• _TASK TO COMPLETE_: All of the data goes into your copy exactly as written. Images do not.

(Stored items)
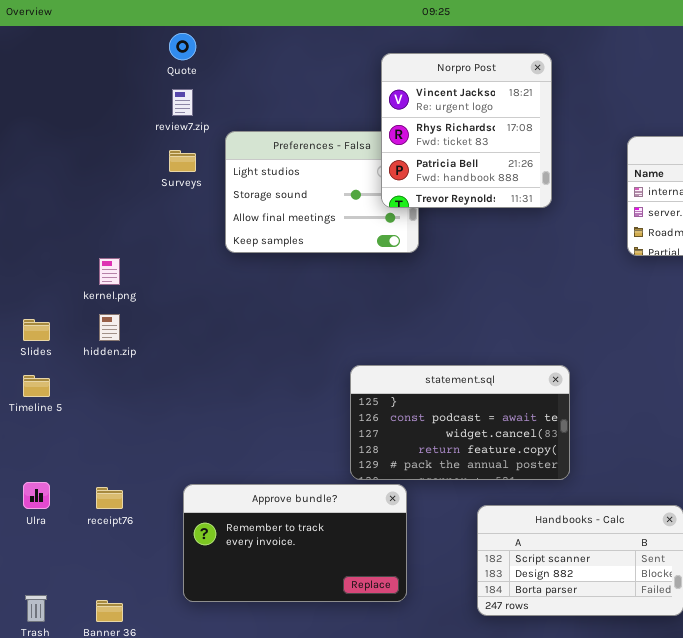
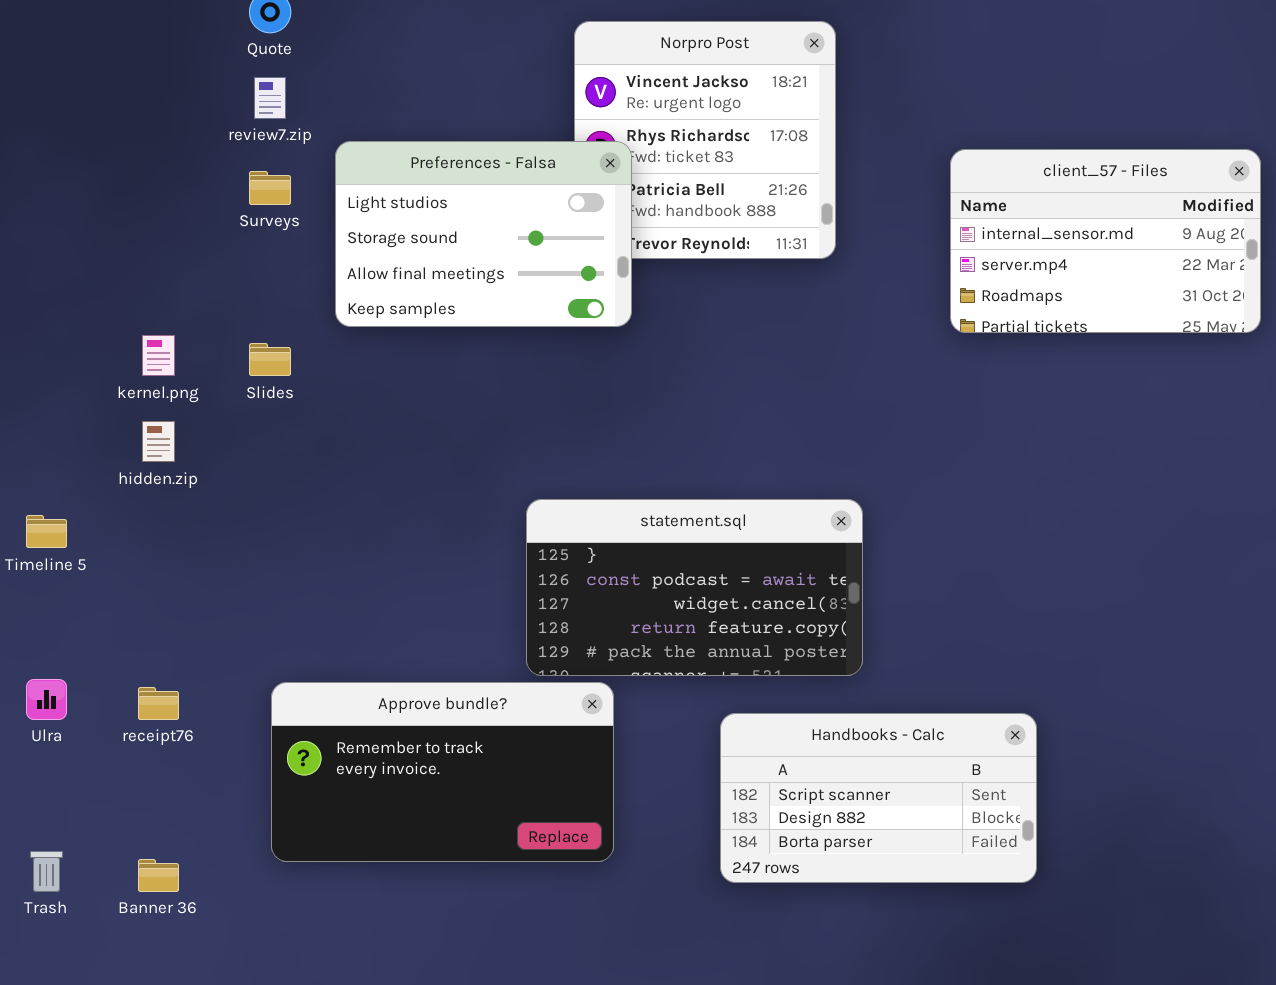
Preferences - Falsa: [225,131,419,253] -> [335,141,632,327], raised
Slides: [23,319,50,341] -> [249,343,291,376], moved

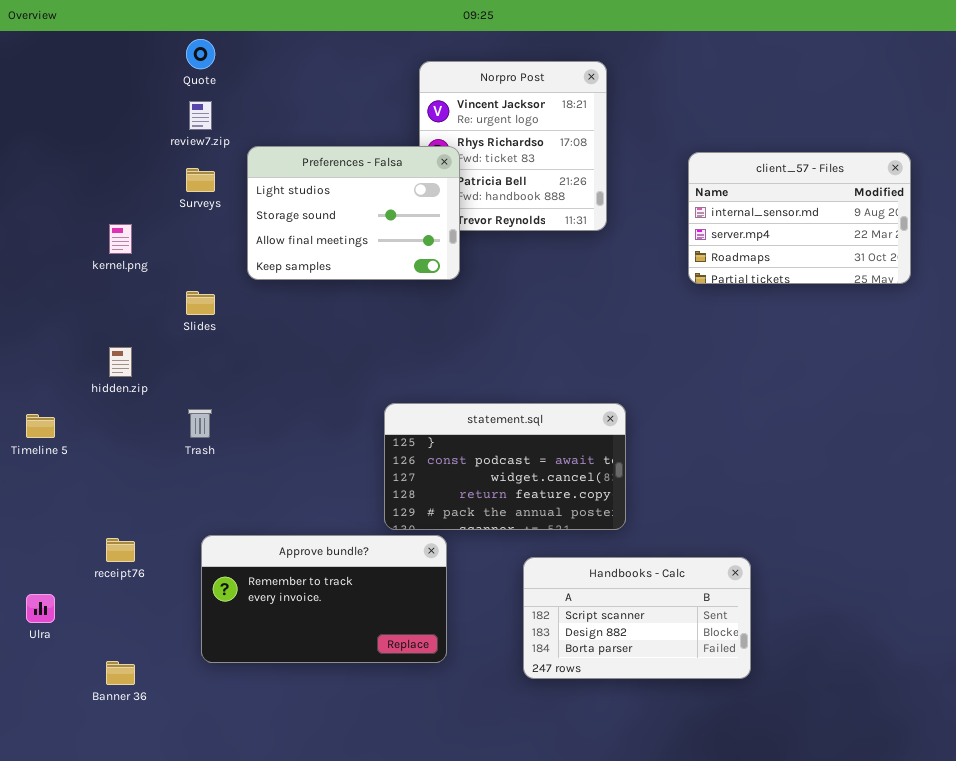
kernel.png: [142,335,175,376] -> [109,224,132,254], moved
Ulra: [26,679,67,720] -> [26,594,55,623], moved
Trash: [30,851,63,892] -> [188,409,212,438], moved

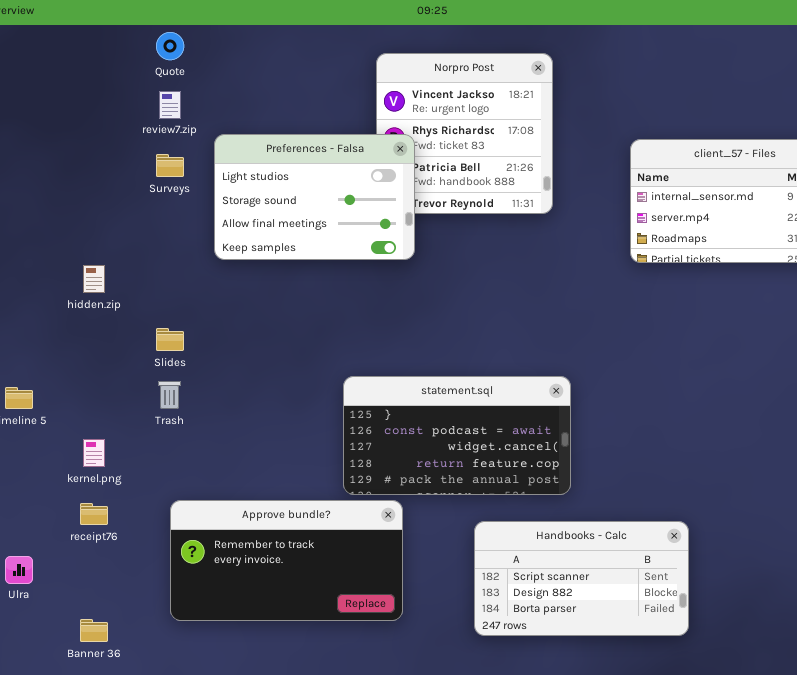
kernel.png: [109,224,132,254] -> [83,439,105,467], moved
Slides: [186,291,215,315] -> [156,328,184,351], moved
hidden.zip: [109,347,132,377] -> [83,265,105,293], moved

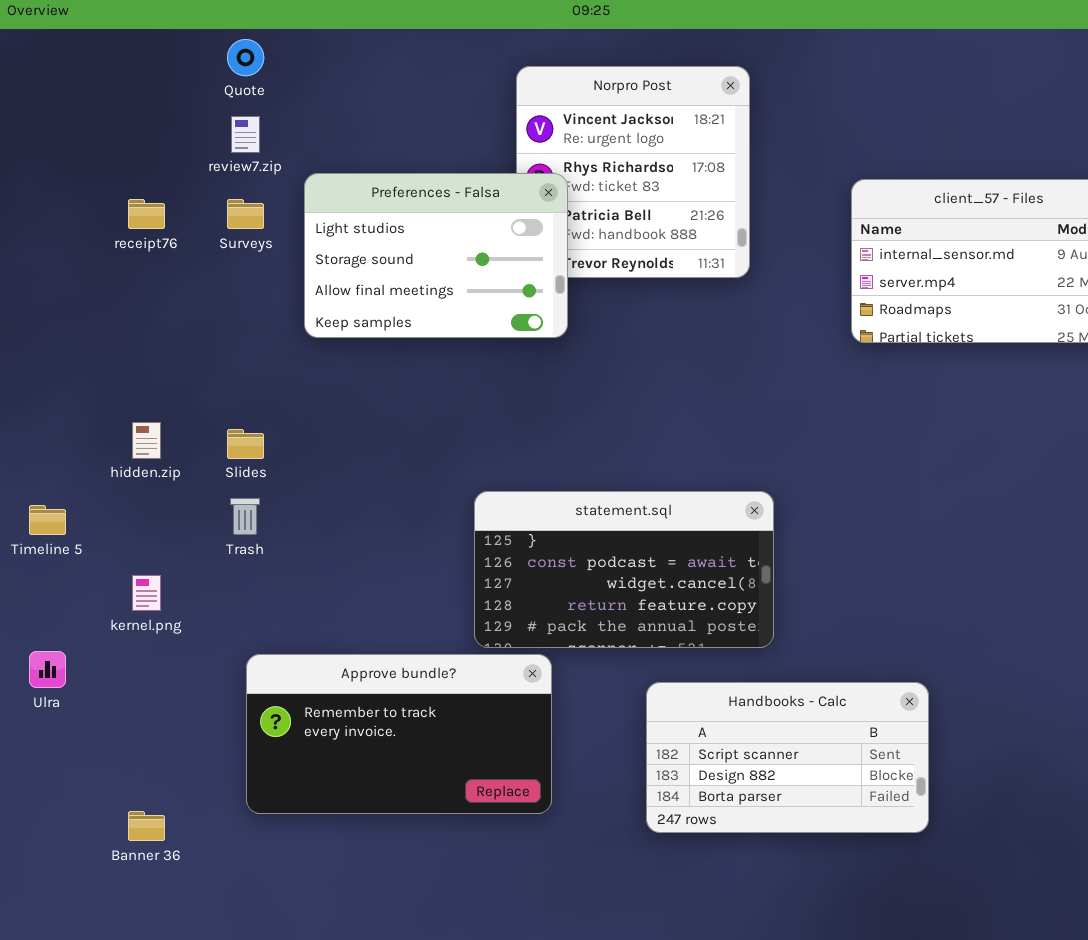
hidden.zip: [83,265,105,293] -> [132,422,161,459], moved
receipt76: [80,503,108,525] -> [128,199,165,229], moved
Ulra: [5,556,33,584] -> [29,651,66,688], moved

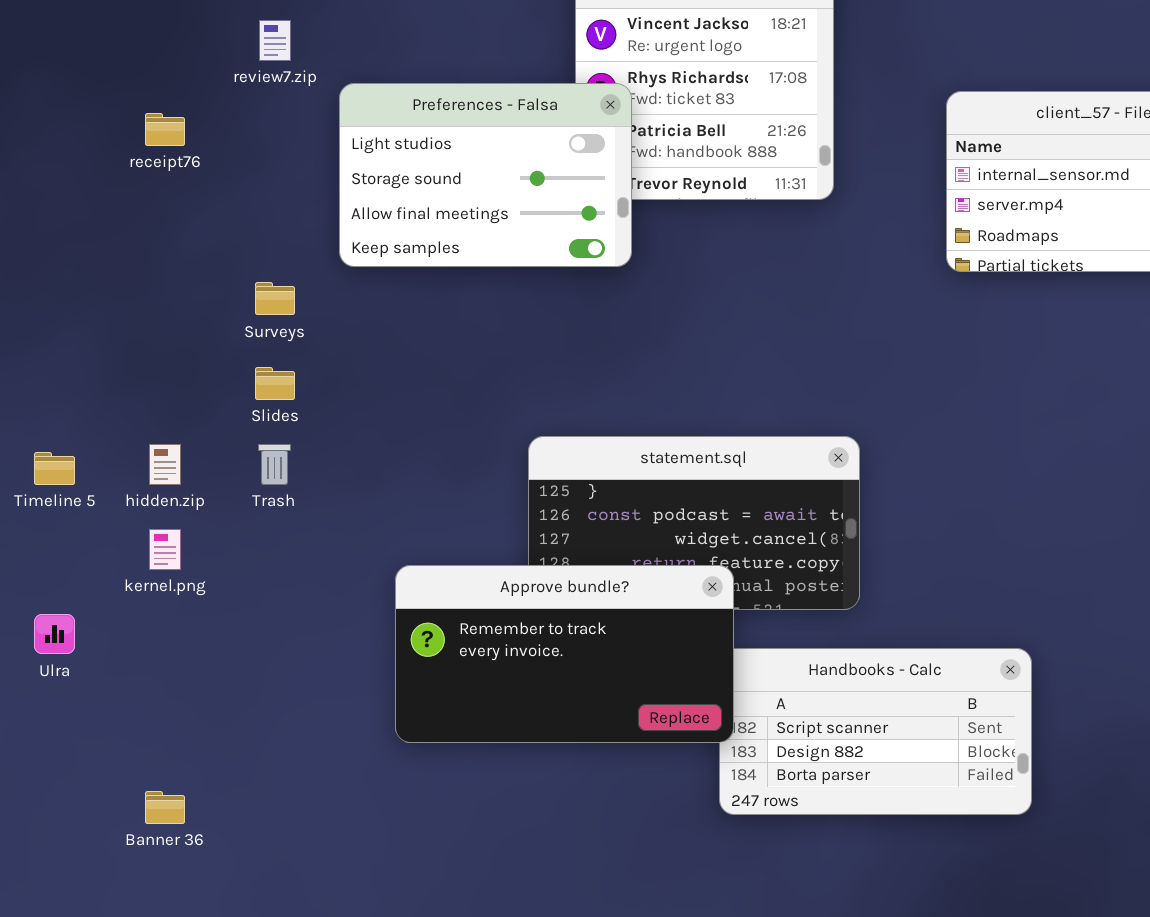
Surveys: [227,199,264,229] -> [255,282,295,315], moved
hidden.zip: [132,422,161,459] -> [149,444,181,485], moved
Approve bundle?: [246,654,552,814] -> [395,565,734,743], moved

• _RESPONSE TO THIS TASK_:
Preferences - Falsa: [225,131,419,253] -> [335,141,632,327], raised
Slides: [23,319,50,341] -> [249,343,291,376], moved

kernel.png: [142,335,175,376] -> [109,224,132,254], moved
Ulra: [26,679,67,720] -> [26,594,55,623], moved
Trash: [30,851,63,892] -> [188,409,212,438], moved

kernel.png: [109,224,132,254] -> [83,439,105,467], moved
Slides: [186,291,215,315] -> [156,328,184,351], moved
hidden.zip: [109,347,132,377] -> [83,265,105,293], moved

hidden.zip: [83,265,105,293] -> [132,422,161,459], moved
receipt76: [80,503,108,525] -> [128,199,165,229], moved
Ulra: [5,556,33,584] -> [29,651,66,688], moved

Surveys: [227,199,264,229] -> [255,282,295,315], moved
hidden.zip: [132,422,161,459] -> [149,444,181,485], moved
Approve bundle?: [246,654,552,814] -> [395,565,734,743], moved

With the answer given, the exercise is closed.